*Exercise objective*: Pictures must not appear in the copy. Set down exactly the line with "yellow bowl: 0 -> 2" and each line after it through the end of the data below.

(Data excerpts)
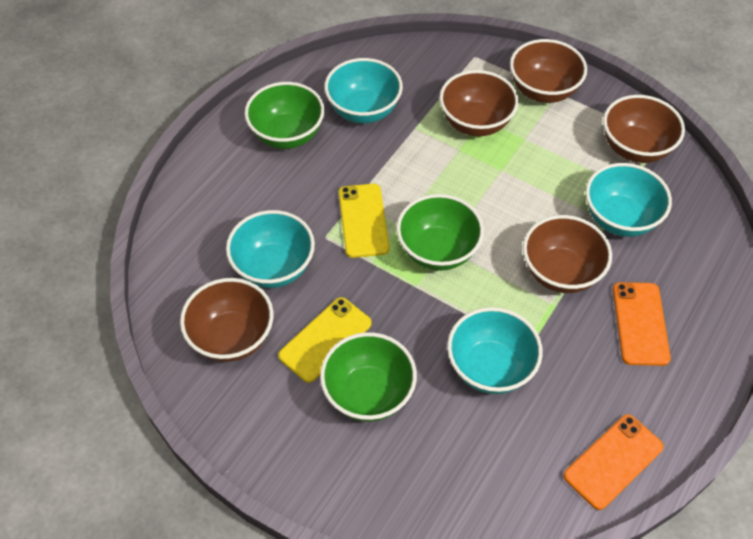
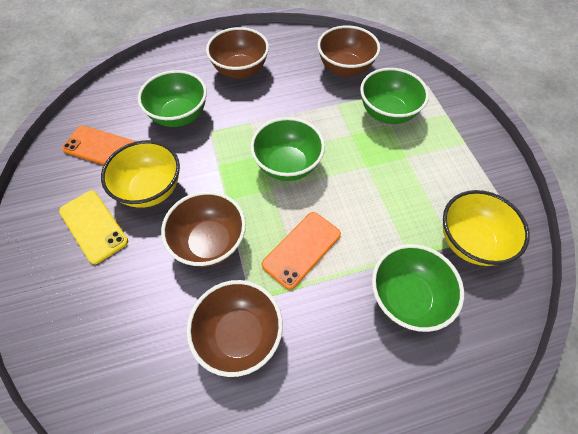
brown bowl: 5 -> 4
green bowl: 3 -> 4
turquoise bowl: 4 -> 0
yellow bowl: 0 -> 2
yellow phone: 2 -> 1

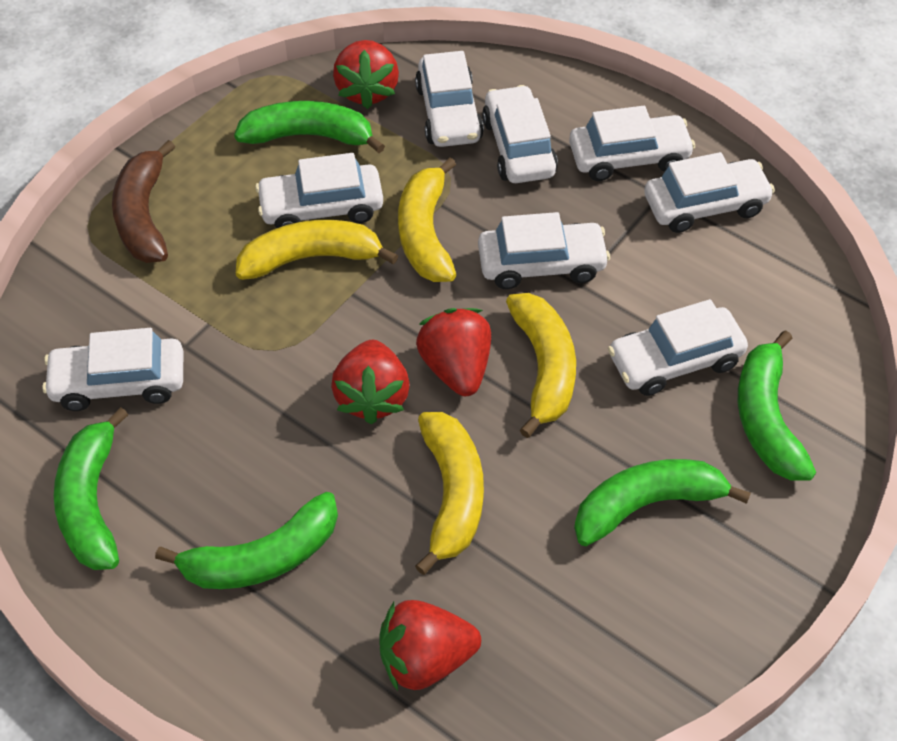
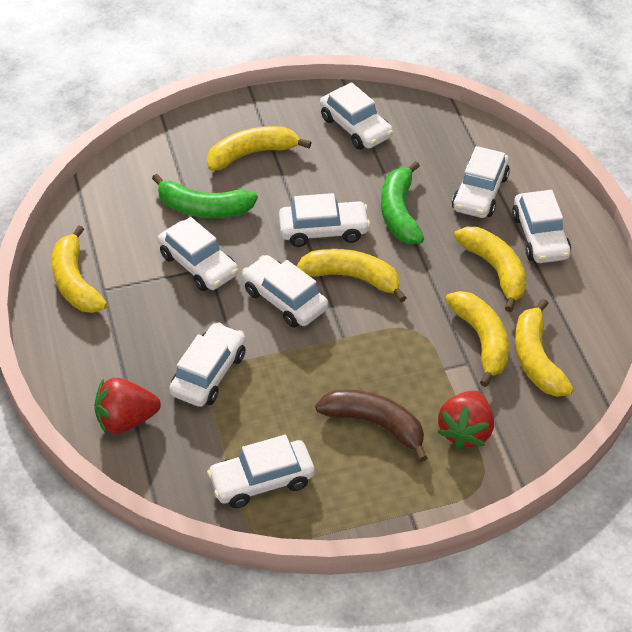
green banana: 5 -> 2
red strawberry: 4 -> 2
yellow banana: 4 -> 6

*Output for this task*:
yellow bowl: 0 -> 2
yellow phone: 2 -> 1

green banana: 5 -> 2
red strawberry: 4 -> 2
yellow banana: 4 -> 6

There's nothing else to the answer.